• Directions for this task: Your answer should be the lines below from the one with "purple cap: 2 -> 4" to the one with "blue light bulb: 4 -> 6", both included, given again exactly and with nothing added.

• Provided records:
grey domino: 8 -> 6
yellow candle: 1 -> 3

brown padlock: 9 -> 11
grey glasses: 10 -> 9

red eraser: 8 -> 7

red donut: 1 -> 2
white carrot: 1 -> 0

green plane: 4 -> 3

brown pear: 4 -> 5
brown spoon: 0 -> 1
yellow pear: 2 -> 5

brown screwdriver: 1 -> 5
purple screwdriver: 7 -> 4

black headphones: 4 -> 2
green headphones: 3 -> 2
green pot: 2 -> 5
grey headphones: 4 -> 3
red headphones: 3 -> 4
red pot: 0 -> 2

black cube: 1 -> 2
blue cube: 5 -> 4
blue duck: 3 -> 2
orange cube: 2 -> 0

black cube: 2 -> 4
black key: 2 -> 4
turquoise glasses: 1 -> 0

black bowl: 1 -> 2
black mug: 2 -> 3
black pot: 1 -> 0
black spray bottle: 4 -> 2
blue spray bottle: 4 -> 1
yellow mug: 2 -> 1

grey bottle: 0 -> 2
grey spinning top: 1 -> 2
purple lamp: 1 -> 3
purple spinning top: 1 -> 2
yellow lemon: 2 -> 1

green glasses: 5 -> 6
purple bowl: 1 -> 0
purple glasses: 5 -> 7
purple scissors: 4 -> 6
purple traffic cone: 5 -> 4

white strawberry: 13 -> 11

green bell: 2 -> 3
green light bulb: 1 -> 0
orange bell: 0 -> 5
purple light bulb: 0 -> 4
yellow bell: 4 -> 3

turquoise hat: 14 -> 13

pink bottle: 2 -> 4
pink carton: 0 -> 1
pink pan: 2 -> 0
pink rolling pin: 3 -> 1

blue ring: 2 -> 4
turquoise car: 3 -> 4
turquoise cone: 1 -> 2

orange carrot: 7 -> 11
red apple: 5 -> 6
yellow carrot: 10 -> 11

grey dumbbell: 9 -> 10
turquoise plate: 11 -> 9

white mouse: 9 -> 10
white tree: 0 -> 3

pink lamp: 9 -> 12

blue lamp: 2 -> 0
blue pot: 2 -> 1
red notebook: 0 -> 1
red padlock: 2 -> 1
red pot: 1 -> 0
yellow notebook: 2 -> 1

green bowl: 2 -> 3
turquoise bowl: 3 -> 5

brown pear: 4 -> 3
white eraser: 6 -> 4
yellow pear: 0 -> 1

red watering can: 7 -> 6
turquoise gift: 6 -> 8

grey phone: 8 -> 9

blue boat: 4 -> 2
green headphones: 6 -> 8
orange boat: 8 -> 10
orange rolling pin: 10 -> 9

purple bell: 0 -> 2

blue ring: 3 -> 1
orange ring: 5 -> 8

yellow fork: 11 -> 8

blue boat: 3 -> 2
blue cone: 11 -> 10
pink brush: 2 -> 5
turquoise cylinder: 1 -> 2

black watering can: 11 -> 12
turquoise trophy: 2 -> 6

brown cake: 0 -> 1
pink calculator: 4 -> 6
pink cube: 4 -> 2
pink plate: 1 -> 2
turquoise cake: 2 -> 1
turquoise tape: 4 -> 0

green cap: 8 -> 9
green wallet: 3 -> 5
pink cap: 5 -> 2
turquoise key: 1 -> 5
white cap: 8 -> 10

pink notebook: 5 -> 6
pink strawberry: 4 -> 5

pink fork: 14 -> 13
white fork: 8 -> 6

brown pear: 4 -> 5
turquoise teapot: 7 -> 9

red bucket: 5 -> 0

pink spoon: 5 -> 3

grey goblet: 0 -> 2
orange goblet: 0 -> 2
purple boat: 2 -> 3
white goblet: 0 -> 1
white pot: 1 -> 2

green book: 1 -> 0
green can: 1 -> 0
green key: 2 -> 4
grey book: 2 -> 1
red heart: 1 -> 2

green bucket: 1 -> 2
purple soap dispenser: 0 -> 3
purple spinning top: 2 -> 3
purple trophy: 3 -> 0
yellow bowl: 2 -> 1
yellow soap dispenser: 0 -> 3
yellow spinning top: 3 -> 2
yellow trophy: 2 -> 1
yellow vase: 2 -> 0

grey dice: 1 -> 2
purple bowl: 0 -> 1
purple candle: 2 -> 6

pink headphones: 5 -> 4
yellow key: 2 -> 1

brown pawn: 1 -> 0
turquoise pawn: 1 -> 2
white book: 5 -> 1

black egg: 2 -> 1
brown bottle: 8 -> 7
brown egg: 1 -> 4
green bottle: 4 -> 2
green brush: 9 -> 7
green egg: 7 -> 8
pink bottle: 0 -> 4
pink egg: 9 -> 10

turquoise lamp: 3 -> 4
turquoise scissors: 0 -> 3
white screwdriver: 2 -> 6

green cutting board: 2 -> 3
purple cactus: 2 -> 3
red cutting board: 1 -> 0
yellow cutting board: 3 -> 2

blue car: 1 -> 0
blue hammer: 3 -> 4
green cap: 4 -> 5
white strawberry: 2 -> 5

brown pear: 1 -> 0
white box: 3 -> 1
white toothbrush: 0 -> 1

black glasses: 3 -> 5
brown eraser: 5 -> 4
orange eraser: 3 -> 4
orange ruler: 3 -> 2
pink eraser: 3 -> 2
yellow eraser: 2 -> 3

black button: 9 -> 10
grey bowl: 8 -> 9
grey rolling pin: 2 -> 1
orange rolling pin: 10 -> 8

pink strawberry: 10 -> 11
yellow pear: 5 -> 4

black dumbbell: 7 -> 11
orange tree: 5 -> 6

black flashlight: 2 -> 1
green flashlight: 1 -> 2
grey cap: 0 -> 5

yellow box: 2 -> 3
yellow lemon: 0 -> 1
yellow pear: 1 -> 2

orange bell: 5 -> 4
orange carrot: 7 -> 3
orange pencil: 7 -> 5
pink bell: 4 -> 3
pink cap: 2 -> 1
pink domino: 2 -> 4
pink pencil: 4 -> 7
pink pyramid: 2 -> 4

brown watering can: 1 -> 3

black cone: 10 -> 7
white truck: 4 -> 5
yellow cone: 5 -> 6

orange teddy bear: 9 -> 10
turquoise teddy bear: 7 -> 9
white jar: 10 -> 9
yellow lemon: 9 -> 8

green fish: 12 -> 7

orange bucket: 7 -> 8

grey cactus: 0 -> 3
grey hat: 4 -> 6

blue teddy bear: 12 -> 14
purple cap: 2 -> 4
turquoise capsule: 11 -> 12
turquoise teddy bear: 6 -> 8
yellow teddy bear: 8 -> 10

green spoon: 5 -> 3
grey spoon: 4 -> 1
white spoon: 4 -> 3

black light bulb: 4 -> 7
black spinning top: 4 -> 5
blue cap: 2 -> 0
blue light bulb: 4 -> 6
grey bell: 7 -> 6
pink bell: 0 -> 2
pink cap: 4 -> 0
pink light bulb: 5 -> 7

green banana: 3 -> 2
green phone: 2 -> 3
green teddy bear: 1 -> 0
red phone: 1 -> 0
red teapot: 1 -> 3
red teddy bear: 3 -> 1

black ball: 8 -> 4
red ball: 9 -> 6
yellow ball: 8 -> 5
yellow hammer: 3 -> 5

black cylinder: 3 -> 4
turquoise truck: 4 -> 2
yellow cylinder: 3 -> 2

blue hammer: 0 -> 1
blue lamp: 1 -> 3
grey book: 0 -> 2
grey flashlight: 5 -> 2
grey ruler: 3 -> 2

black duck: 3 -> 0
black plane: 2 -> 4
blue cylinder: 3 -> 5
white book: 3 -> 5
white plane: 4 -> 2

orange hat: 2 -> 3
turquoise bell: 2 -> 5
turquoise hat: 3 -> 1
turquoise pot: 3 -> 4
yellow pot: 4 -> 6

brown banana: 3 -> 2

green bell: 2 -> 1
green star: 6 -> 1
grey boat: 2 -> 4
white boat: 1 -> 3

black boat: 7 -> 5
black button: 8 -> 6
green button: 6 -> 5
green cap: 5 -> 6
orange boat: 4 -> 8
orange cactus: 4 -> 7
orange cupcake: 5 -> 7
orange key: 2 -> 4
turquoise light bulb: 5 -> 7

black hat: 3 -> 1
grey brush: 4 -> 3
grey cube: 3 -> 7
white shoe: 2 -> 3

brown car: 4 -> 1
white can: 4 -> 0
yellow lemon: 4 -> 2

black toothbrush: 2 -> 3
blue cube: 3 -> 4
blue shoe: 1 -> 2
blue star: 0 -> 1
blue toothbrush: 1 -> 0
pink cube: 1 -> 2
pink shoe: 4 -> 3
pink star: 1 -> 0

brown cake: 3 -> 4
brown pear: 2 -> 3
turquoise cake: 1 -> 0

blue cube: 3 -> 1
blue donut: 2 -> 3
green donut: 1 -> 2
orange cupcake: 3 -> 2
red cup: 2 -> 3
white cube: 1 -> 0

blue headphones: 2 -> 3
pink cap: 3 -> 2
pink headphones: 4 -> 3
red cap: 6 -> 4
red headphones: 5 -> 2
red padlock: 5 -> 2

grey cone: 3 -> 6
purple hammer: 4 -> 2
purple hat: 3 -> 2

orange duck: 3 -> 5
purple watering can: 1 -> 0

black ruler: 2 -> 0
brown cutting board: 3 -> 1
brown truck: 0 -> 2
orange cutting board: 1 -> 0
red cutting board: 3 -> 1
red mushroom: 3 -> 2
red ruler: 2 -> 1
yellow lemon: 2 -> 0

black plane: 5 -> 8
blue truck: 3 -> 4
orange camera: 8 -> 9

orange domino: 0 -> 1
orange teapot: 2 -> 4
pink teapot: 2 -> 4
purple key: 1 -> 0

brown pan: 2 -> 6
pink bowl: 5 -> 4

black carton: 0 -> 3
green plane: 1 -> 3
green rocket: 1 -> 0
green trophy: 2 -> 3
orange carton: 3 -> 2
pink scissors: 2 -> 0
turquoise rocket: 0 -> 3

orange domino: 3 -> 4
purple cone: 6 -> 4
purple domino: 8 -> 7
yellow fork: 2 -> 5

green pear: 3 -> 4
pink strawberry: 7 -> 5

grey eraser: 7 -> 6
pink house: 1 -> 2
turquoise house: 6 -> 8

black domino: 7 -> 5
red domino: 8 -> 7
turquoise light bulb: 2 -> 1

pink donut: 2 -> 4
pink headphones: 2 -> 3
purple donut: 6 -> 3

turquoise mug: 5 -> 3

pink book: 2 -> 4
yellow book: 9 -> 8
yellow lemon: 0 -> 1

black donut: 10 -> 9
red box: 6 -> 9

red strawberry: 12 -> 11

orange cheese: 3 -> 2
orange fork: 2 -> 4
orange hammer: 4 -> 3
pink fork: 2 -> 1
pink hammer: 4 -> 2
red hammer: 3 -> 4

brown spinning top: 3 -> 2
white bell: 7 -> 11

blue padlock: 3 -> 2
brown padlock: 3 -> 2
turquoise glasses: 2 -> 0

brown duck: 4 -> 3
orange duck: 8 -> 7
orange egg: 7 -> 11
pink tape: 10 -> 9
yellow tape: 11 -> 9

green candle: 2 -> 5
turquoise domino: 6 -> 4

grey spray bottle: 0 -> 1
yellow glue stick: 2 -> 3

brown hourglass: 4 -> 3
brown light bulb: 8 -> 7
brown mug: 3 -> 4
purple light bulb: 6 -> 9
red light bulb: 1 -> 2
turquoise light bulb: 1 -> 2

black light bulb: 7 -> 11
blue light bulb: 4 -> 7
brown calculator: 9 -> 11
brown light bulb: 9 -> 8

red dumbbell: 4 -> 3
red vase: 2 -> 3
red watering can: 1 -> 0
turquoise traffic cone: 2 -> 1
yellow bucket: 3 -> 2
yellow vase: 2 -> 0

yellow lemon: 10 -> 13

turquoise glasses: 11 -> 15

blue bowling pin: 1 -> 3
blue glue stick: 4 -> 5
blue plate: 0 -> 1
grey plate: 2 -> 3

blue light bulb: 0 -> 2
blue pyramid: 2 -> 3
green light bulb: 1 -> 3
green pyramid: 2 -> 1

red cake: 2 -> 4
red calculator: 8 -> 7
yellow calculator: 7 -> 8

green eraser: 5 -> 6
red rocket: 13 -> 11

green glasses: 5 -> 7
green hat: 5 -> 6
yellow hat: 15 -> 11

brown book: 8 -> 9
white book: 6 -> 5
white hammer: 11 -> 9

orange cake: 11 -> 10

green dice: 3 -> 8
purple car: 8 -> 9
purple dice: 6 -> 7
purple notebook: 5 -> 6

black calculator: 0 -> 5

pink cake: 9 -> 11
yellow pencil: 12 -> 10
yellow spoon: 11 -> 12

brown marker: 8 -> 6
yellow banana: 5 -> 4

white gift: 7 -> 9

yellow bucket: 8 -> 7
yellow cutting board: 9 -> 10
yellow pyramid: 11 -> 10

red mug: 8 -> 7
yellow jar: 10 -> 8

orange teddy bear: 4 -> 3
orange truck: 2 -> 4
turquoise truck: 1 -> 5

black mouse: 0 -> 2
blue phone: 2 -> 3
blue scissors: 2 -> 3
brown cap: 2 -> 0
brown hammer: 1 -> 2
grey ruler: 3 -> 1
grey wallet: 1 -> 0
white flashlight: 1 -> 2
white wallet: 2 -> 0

• Result of the task:
purple cap: 2 -> 4
turquoise capsule: 11 -> 12
turquoise teddy bear: 6 -> 8
yellow teddy bear: 8 -> 10

green spoon: 5 -> 3
grey spoon: 4 -> 1
white spoon: 4 -> 3

black light bulb: 4 -> 7
black spinning top: 4 -> 5
blue cap: 2 -> 0
blue light bulb: 4 -> 6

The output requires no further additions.